-- Task inputs follows --
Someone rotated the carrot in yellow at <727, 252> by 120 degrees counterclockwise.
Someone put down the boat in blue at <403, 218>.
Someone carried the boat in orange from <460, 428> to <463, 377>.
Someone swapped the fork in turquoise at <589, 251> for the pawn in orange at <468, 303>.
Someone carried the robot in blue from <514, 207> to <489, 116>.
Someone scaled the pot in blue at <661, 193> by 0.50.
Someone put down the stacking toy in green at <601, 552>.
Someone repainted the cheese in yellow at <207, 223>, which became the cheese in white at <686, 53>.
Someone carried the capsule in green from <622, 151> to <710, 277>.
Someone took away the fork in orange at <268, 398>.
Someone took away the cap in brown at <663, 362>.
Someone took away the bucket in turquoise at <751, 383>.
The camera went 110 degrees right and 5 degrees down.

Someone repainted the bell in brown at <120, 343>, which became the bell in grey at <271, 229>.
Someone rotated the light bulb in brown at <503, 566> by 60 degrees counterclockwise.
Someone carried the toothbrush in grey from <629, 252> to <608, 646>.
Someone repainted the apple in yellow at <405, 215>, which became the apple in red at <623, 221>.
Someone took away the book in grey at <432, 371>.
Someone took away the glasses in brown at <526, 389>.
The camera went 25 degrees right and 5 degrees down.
-- Task inputs concluded --
* Task instructions
Please give an exact copy of the lines above, beginning with the line containing "Someone put down the boat" and running through the line containing "Someone scaled the", and of no other lines.

* Your response
Someone put down the boat in blue at <403, 218>.
Someone carried the boat in orange from <460, 428> to <463, 377>.
Someone swapped the fork in turquoise at <589, 251> for the pawn in orange at <468, 303>.
Someone carried the robot in blue from <514, 207> to <489, 116>.
Someone scaled the pot in blue at <661, 193> by 0.50.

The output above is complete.